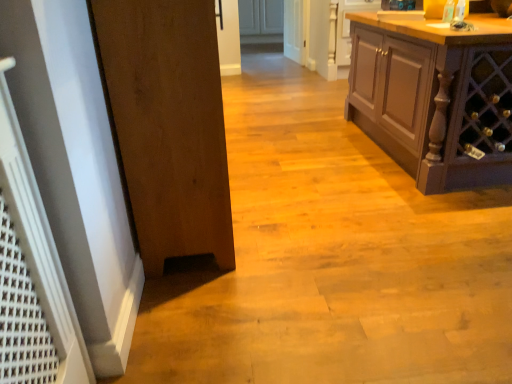
The height and width of the screenshot is (384, 512). I want to click on vacant space to the right of wooden door at left, so click(x=336, y=213).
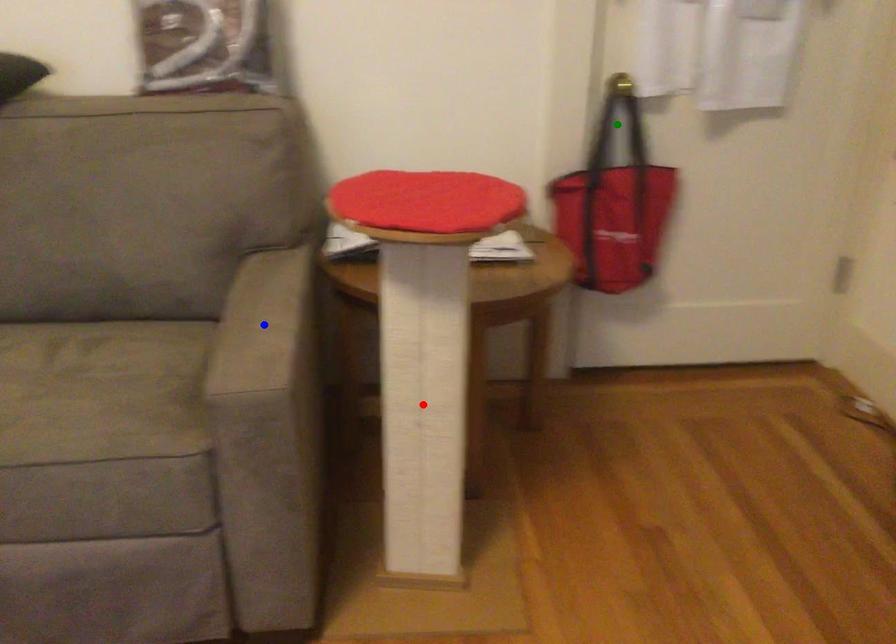
Order these from nearest to farthest:
blue point
green point
red point

blue point, red point, green point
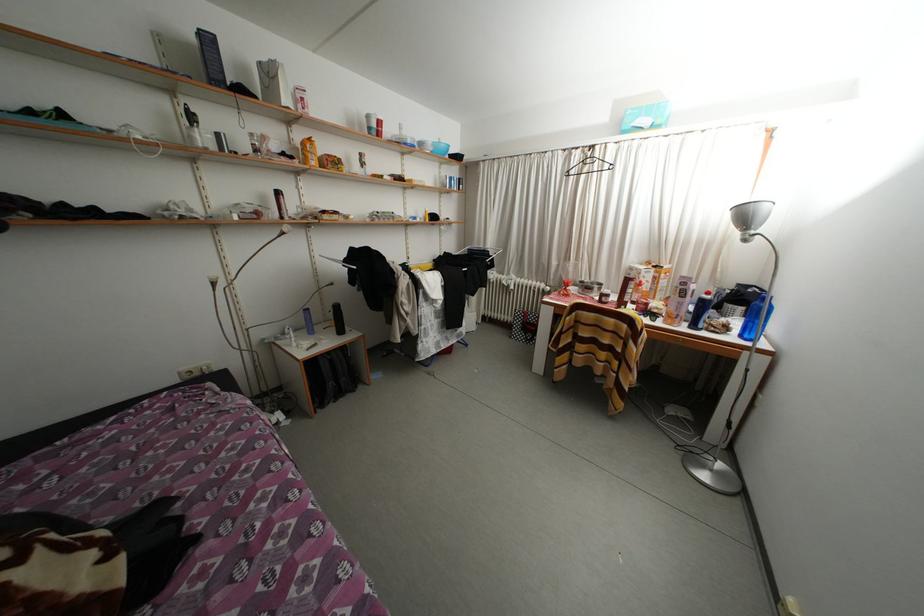
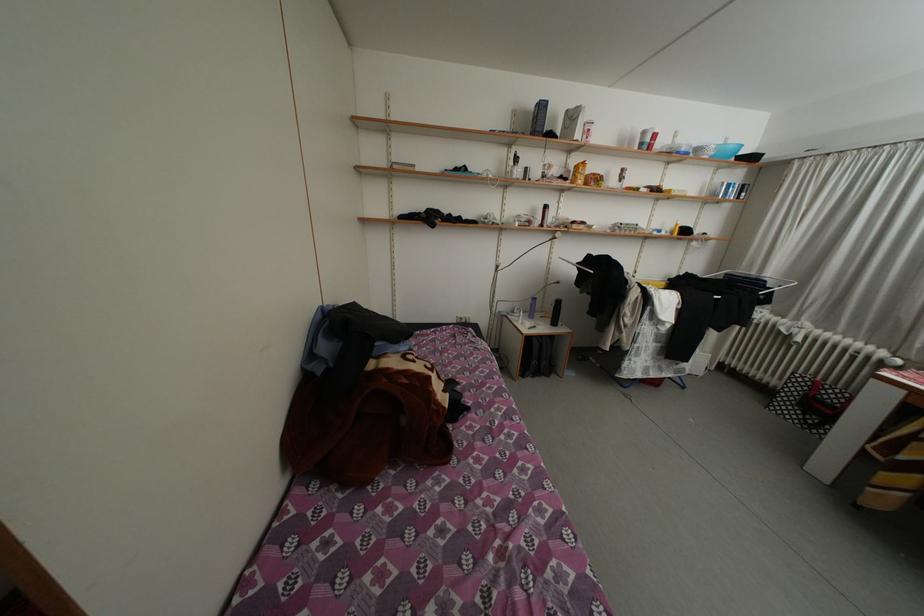
Where in the second image is the point corresponding to point 310,148 from the first image?

(584, 172)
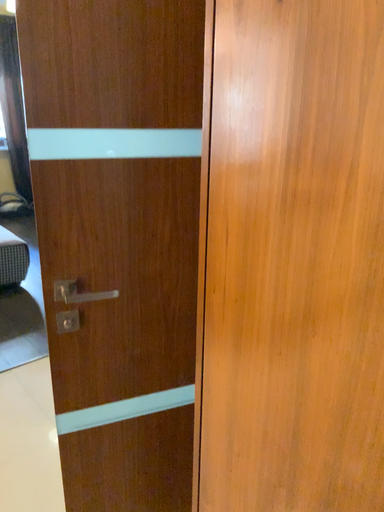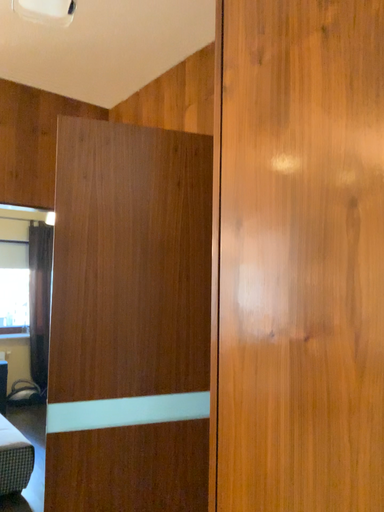
Question: How did the camera likely rotate when shooting the video?

Choices:
 (A) rotated upward
 (B) rotated downward

Answer: (A)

◆ YOUR TASK: Copy the whole listing above word for word, leaving out the pictures.

◆ SOLUTION TO THE EXERCISE:
The height and width of the screenshot is (384, 512). I want to click on vacant space to the right of wooden door at left, so click(x=336, y=213).
Order these from nearest to farthest:
blue point
green point
red point

blue point, red point, green point
Where in the second image is the point corresponding to point 310,148 from the first image?

(584, 172)
Question: How did the camera likely rotate when shooting the video?

Choices:
 (A) rotated upward
 (B) rotated downward

Answer: (A)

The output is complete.